(Records contained in a dataset)
== Segment start ==
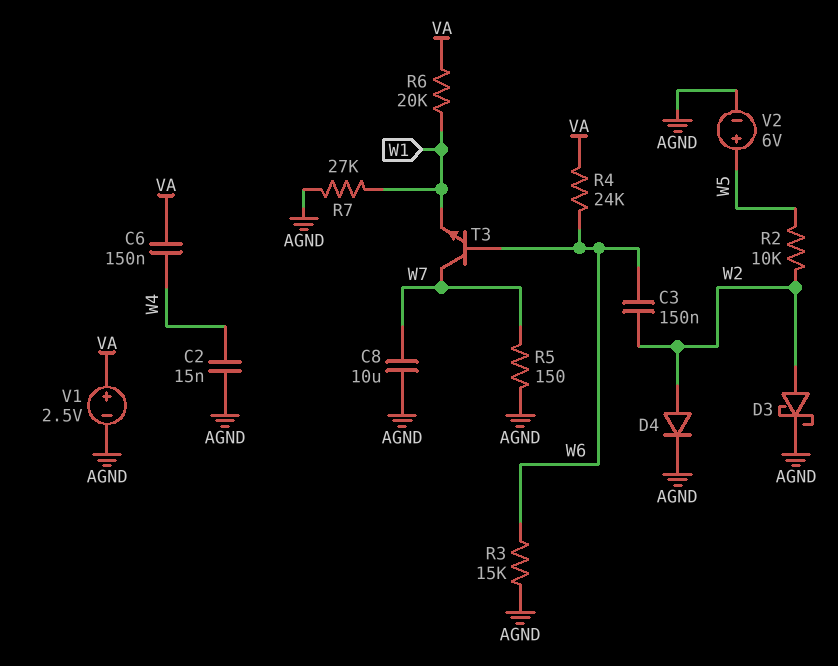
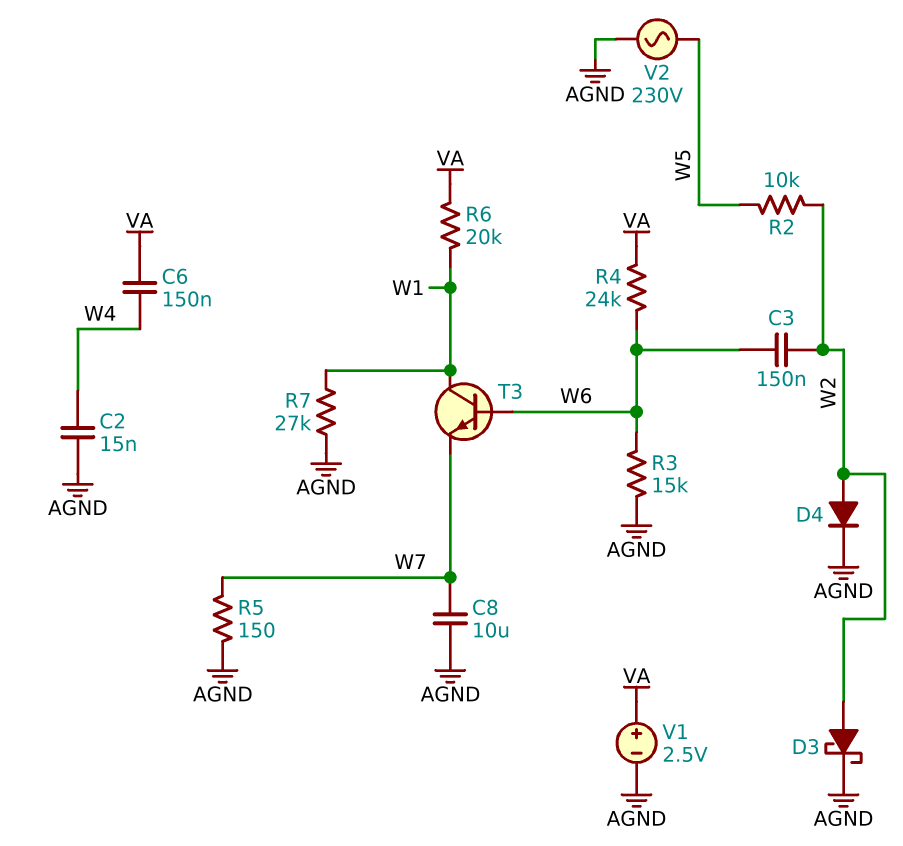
T3: NPN (B W6, C W7, E W1) -> NPN (B W6, C W1, E W7)
V2: 6V (plus W5, minus AGND) -> AC 230V (AGND, W5)

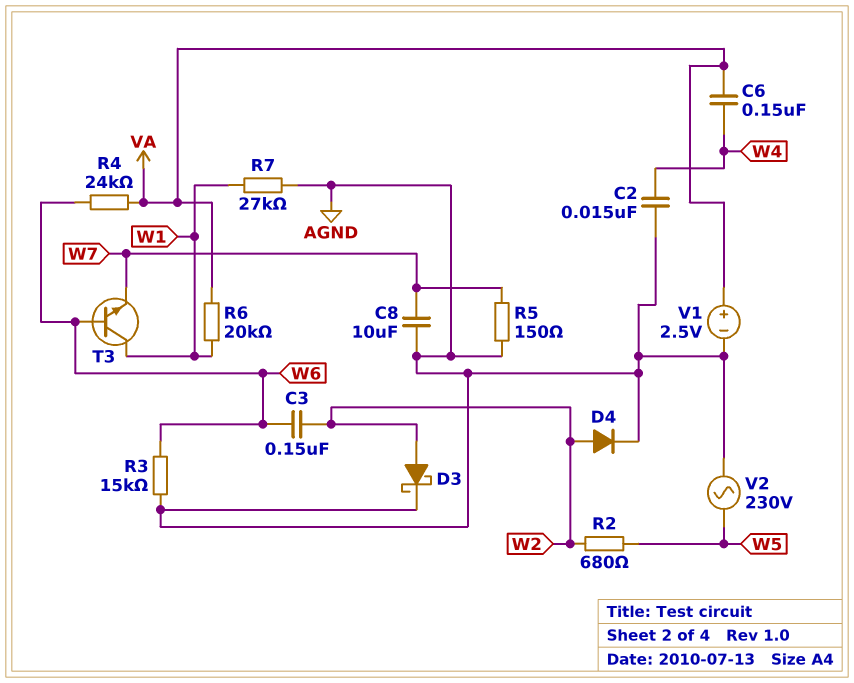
R2: 10k (W2, W5) -> 680 (W2, W5)

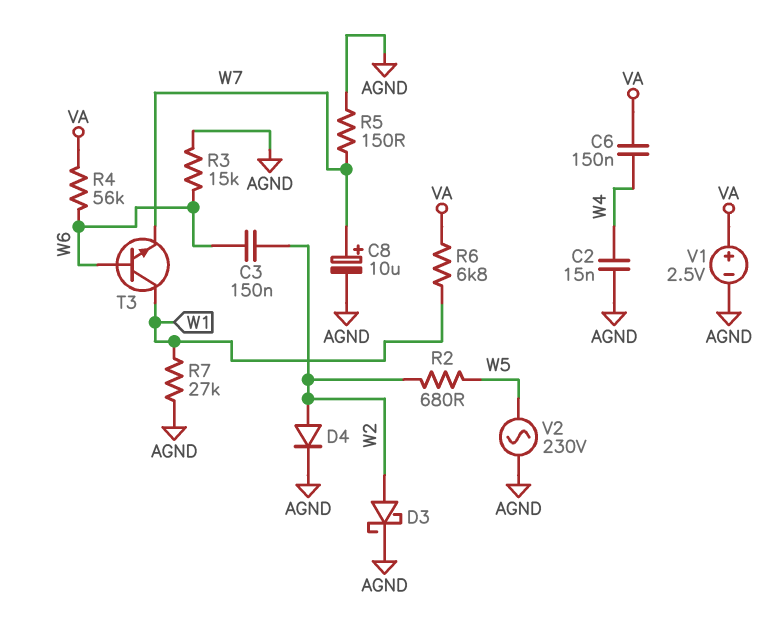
C8: 10uF (AGND, W7) -> 10uF (plus W7, minus AGND)
R4: 24k (VA, W6) -> 56k (VA, W6)
R6: 20k (VA, W1) -> 6.8k (VA, W1)

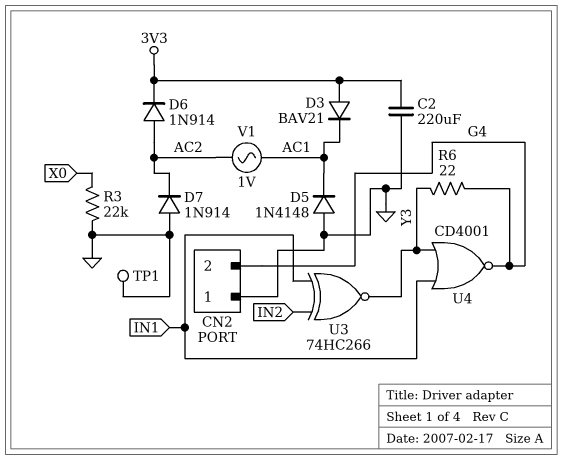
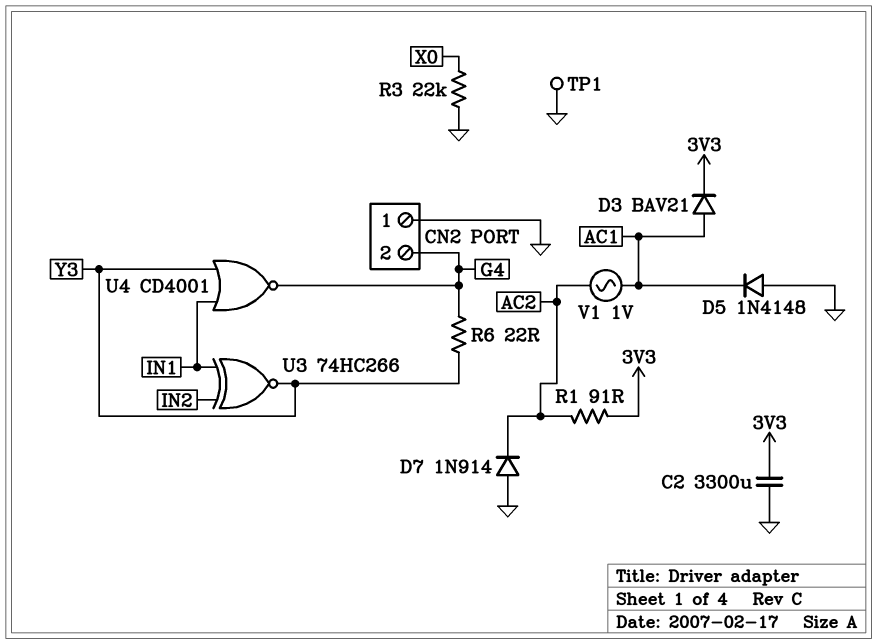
C2: 220uF (3V3, GND) -> 3300uF (3V3, GND)
D3: diode BAV21 (A 3V3, K AC1) -> diode BAV21 (A AC1, K 3V3)
D6: diode 1N914 (A AC2, K 3V3) -> none
R1: none -> 91 (3V3, AC2)

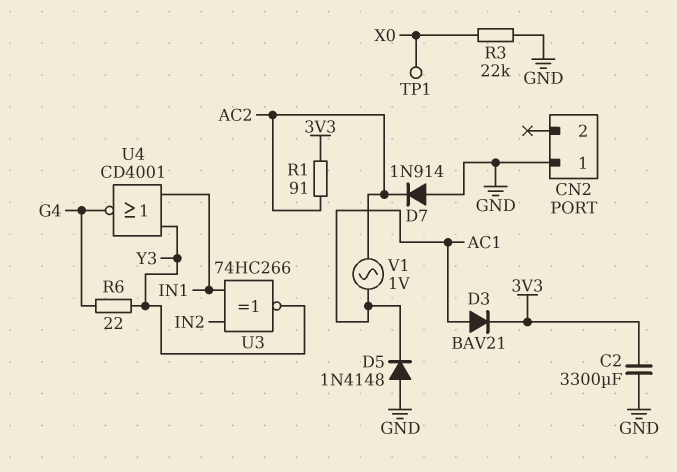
CN2 pin 2: G4 -> none
TP1: test point (GND) -> test point (X0)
== Segment end ==
= Your instructions =
Restate the entries verbatim, without pictures.

= Answer for the task =
T3: NPN (B W6, C W7, E W1) -> NPN (B W6, C W1, E W7)
V2: 6V (plus W5, minus AGND) -> AC 230V (AGND, W5)

R2: 10k (W2, W5) -> 680 (W2, W5)

C8: 10uF (AGND, W7) -> 10uF (plus W7, minus AGND)
R4: 24k (VA, W6) -> 56k (VA, W6)
R6: 20k (VA, W1) -> 6.8k (VA, W1)

C2: 220uF (3V3, GND) -> 3300uF (3V3, GND)
D3: diode BAV21 (A 3V3, K AC1) -> diode BAV21 (A AC1, K 3V3)
D6: diode 1N914 (A AC2, K 3V3) -> none
R1: none -> 91 (3V3, AC2)

CN2 pin 2: G4 -> none
TP1: test point (GND) -> test point (X0)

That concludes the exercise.